Description of the task: Print out each record below, unaltered and complete, without its images.

Before-and-after object listings

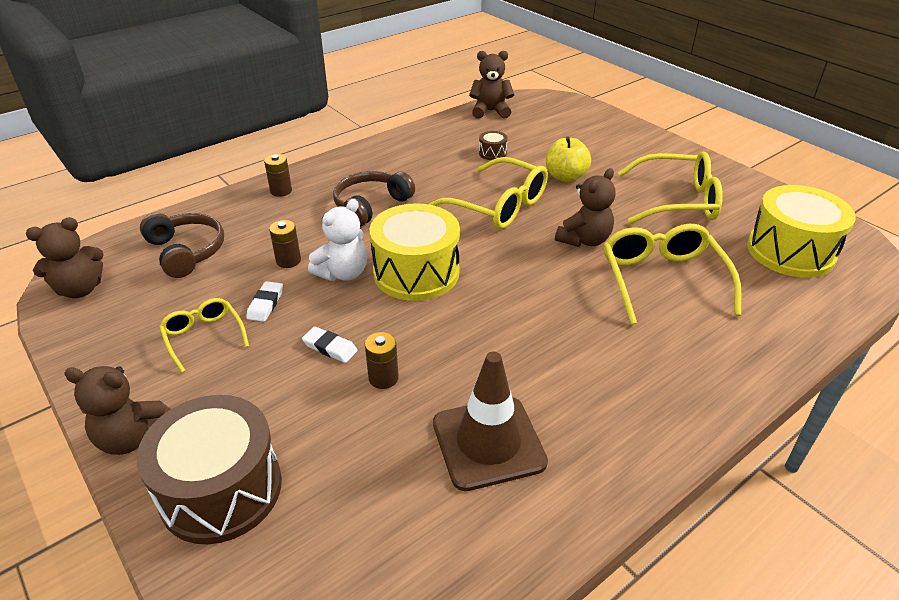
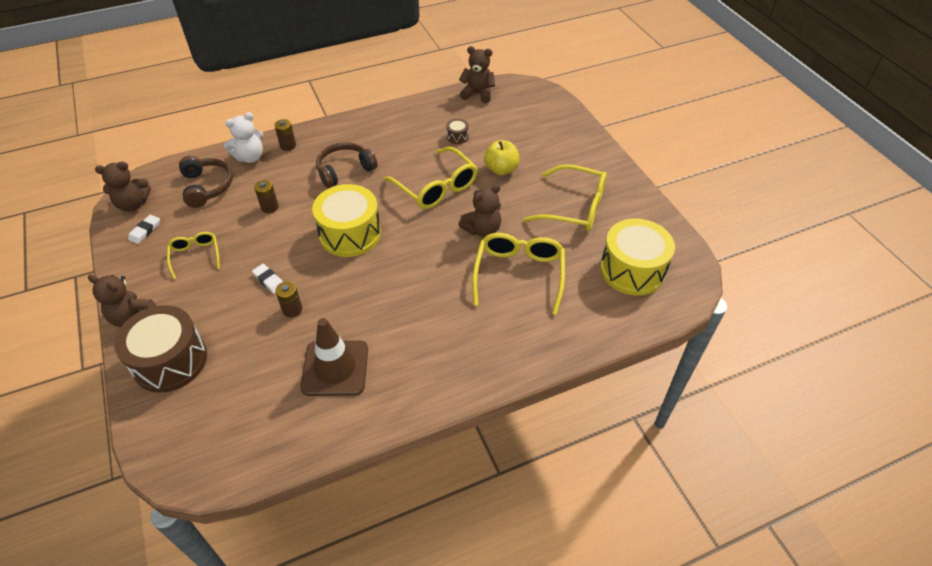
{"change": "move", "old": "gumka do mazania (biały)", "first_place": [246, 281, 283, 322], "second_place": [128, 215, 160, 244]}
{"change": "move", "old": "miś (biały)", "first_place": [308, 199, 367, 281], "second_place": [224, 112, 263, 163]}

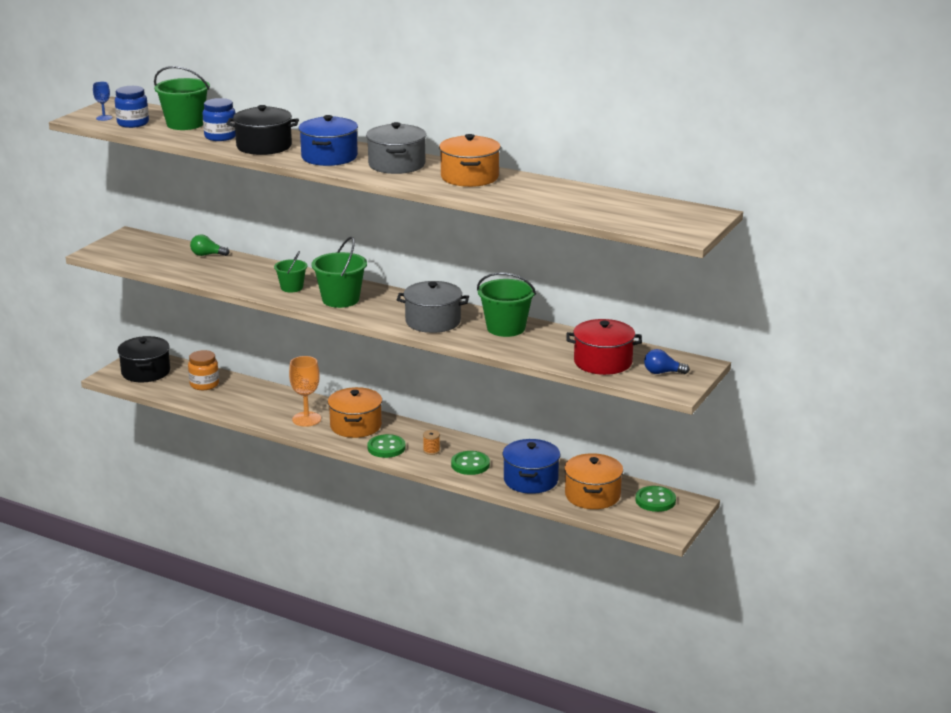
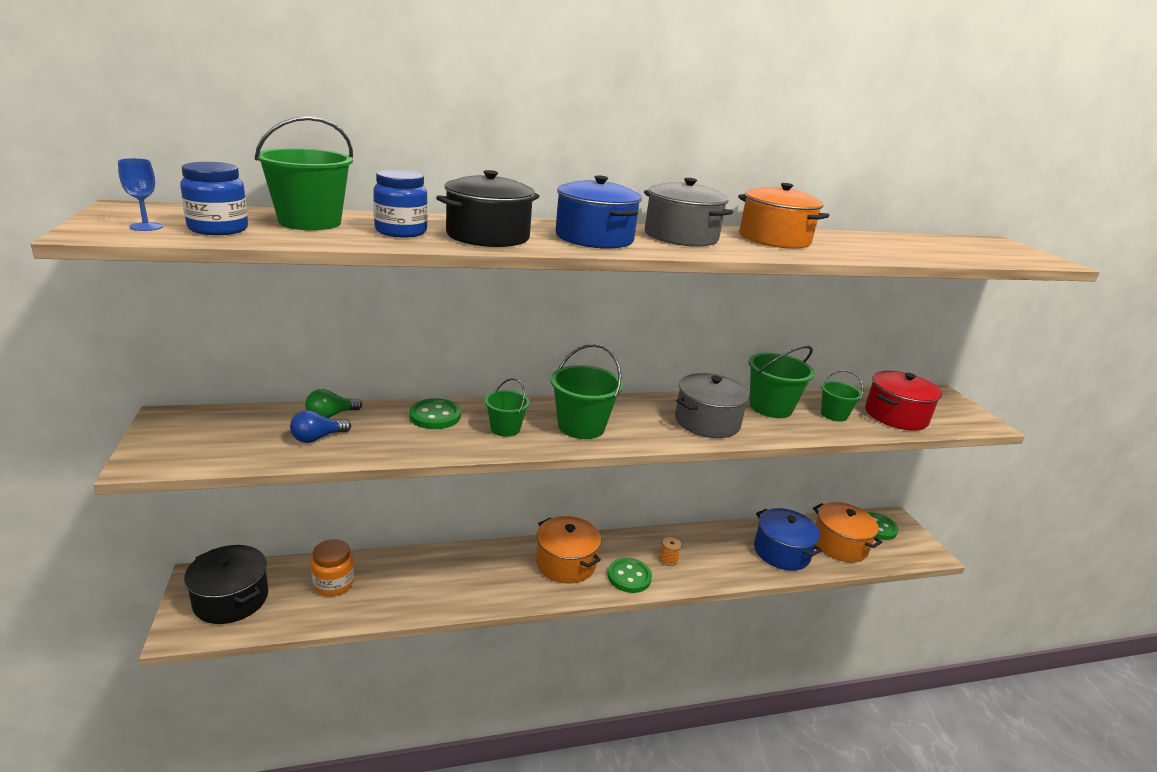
{"change": "delete", "old": "kielich (pomarańczowy)", "first_place": [289, 356, 321, 427]}
{"change": "insert", "new": "wiadro (zielony)", "second_place": [821, 370, 863, 422]}
{"change": "move", "old": "guzik (zielony)", "first_place": [451, 451, 490, 475], "second_place": [409, 398, 461, 429]}
{"change": "move", "old": "żarówka (niebieski)", "first_place": [644, 349, 690, 374], "second_place": [290, 410, 351, 443]}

Output:
{"change": "move", "old": "gumka do mazania (biały)", "first_place": [246, 281, 283, 322], "second_place": [128, 215, 160, 244]}
{"change": "move", "old": "miś (biały)", "first_place": [308, 199, 367, 281], "second_place": [224, 112, 263, 163]}

{"change": "delete", "old": "kielich (pomarańczowy)", "first_place": [289, 356, 321, 427]}
{"change": "insert", "new": "wiadro (zielony)", "second_place": [821, 370, 863, 422]}
{"change": "move", "old": "guzik (zielony)", "first_place": [451, 451, 490, 475], "second_place": [409, 398, 461, 429]}
{"change": "move", "old": "żarówka (niebieski)", "first_place": [644, 349, 690, 374], "second_place": [290, 410, 351, 443]}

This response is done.